→ YOUR GOAL
The answer must reproduce the listing exactly, with every picture left out.

→ DATA PROVIDED
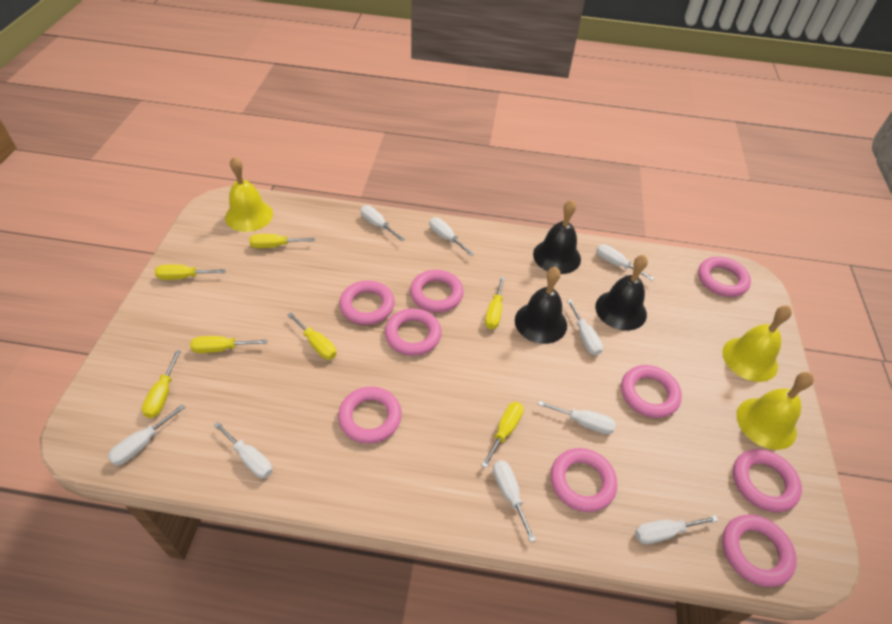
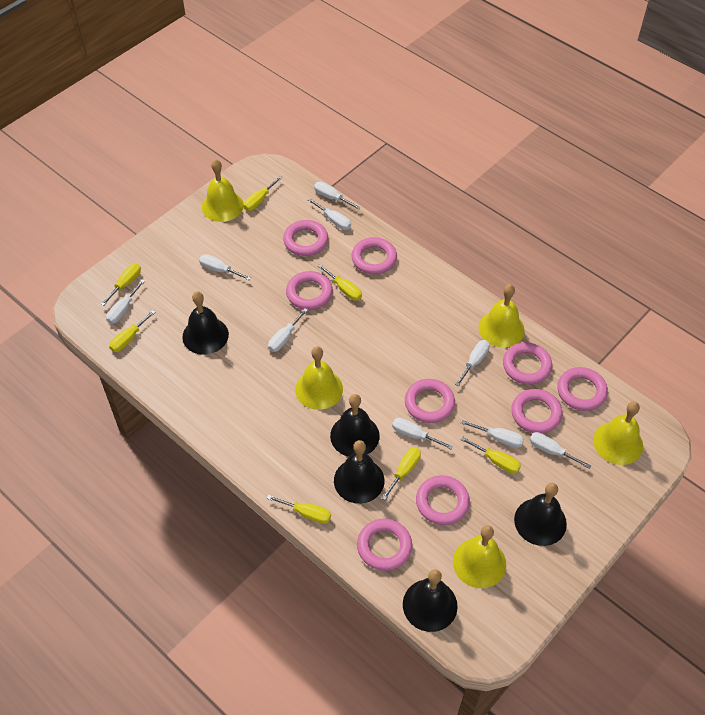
black bell: 3 -> 5
yellow bell: 3 -> 5

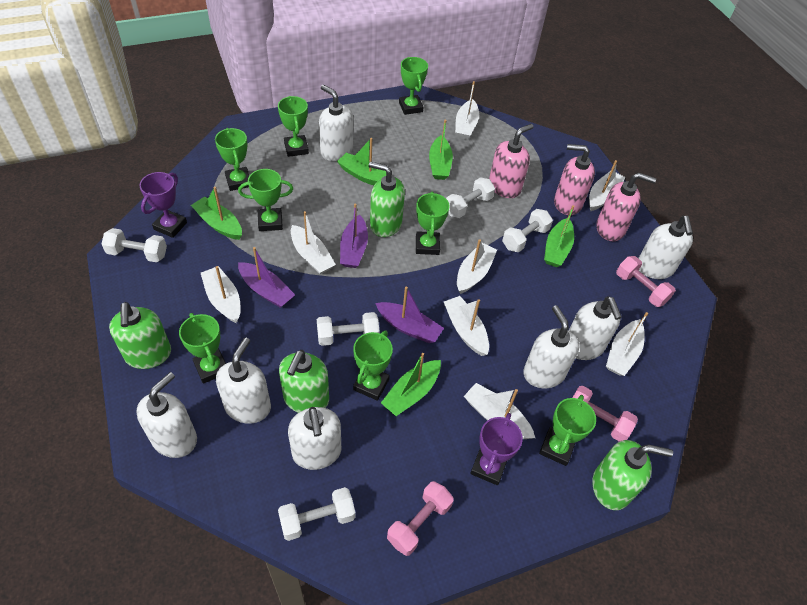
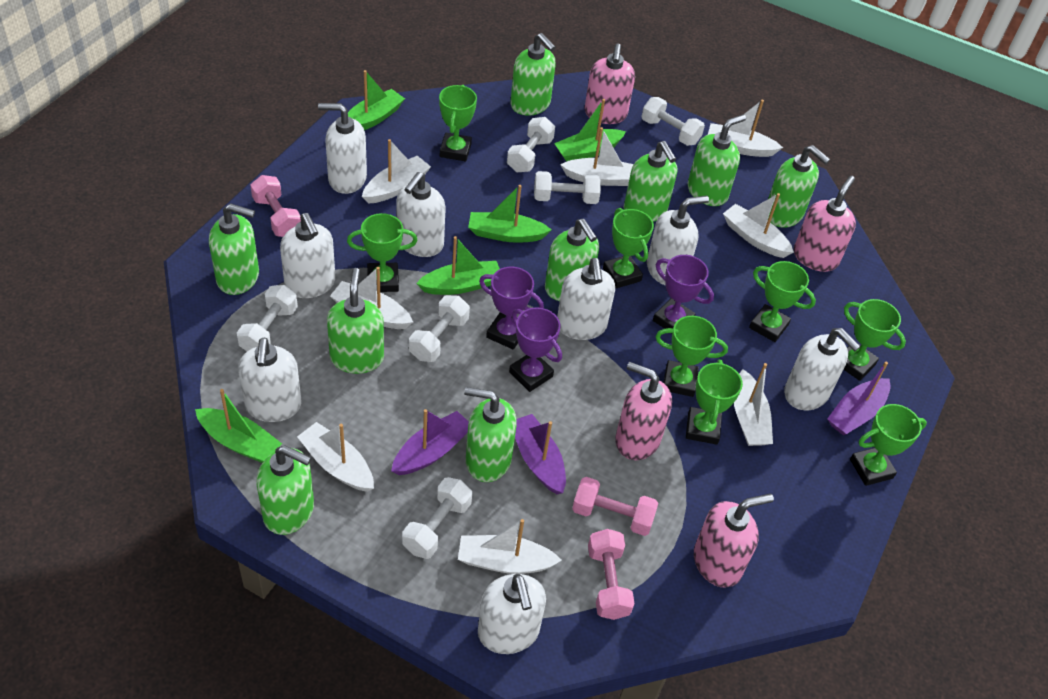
green soap dispenser: 4 -> 9
pink soap dispenser: 3 -> 4
purple trophy: 2 -> 3
white dumbbell: 5 -> 6
white soap dispenser: 7 -> 8

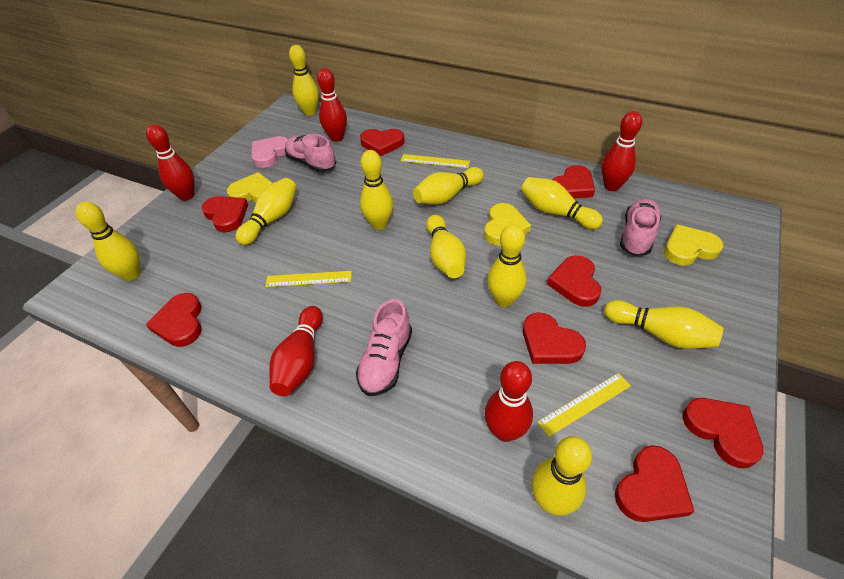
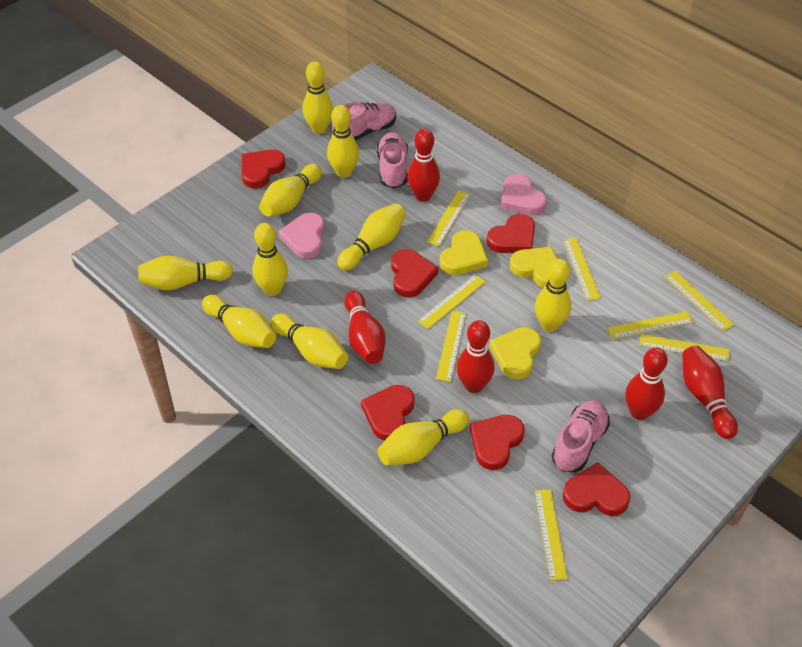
pink heart: 1 -> 2
red heart: 8 -> 6
yellow ruler: 3 -> 8

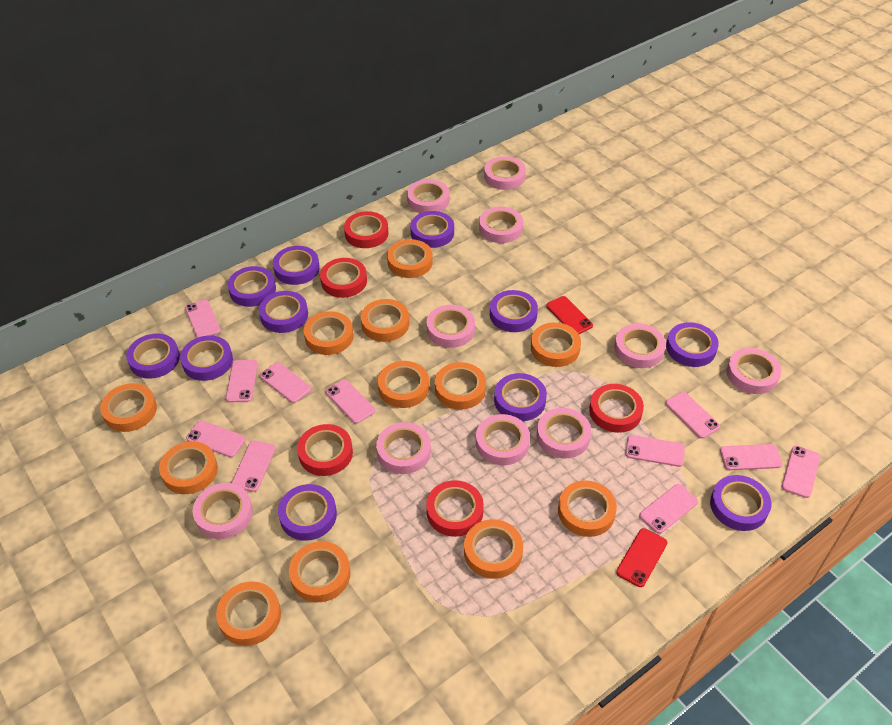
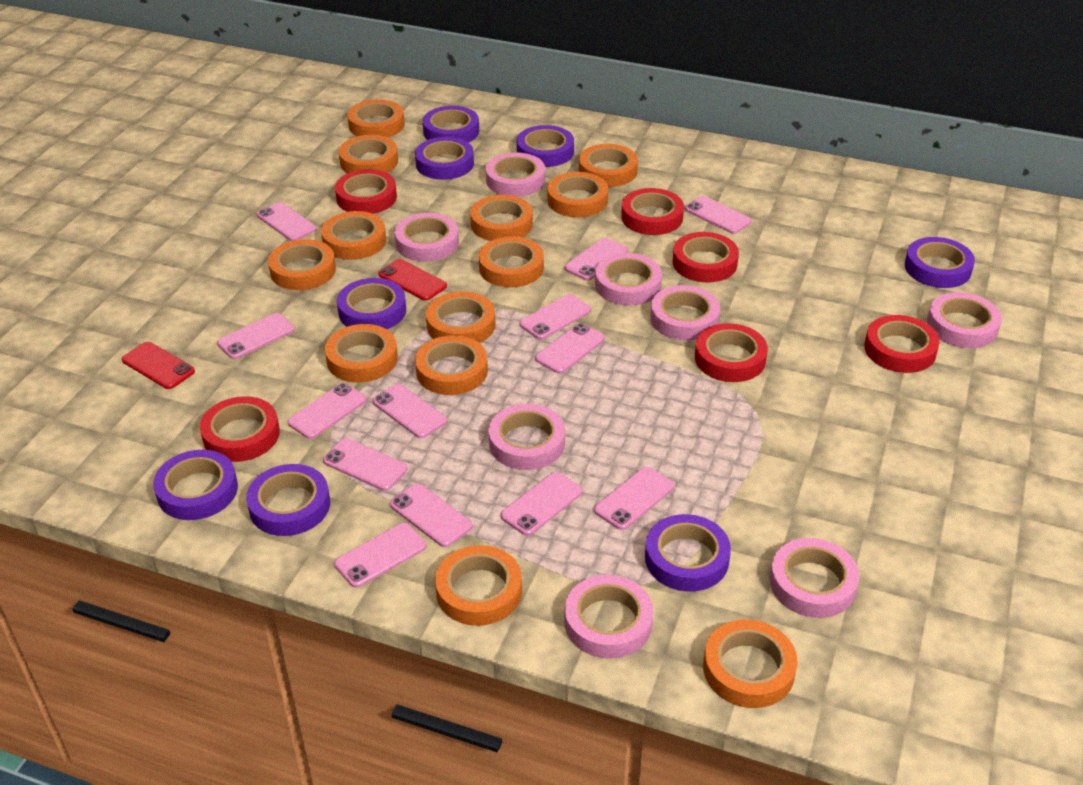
orange tape: 12 -> 13
pink phone: 11 -> 13
pink tape: 10 -> 8
purple tape: 11 -> 8
red tape: 5 -> 6

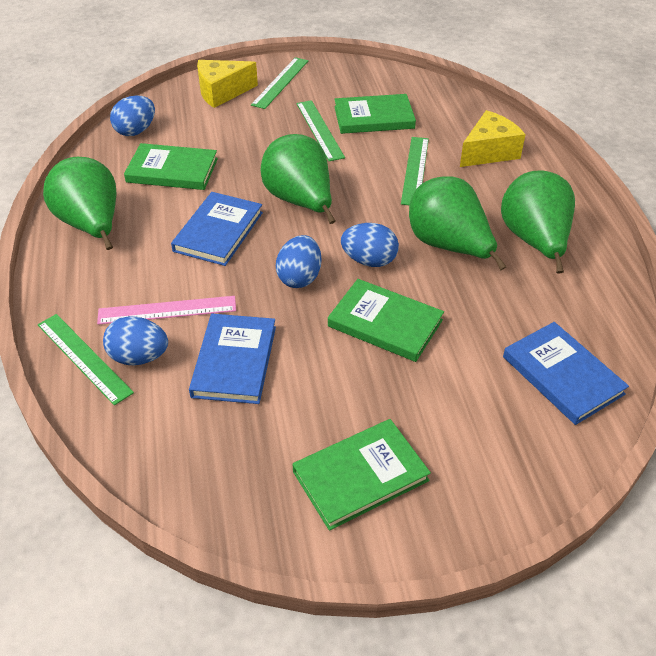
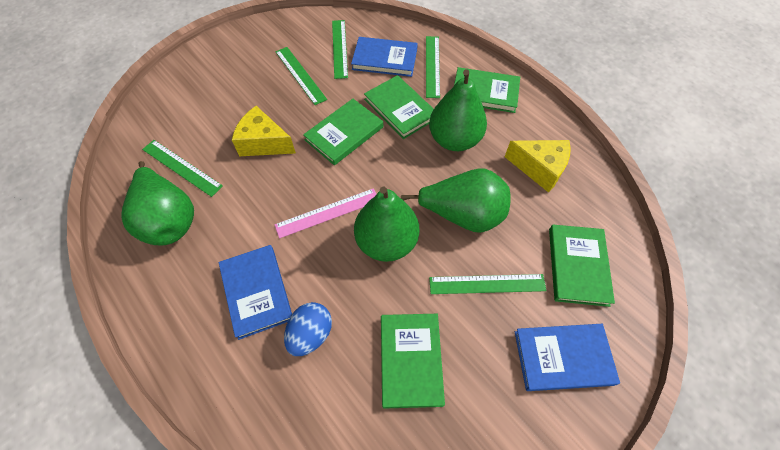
blue egg: 4 -> 1
green book: 4 -> 5
green ruler: 4 -> 5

→ ANSWER AREA
black bell: 3 -> 5
yellow bell: 3 -> 5

green soap dispenser: 4 -> 9
pink soap dispenser: 3 -> 4
purple trophy: 2 -> 3
white dumbbell: 5 -> 6
white soap dispenser: 7 -> 8

pink heart: 1 -> 2
red heart: 8 -> 6
yellow ruler: 3 -> 8

orange tape: 12 -> 13
pink phone: 11 -> 13
pink tape: 10 -> 8
purple tape: 11 -> 8
red tape: 5 -> 6

blue egg: 4 -> 1
green book: 4 -> 5
green ruler: 4 -> 5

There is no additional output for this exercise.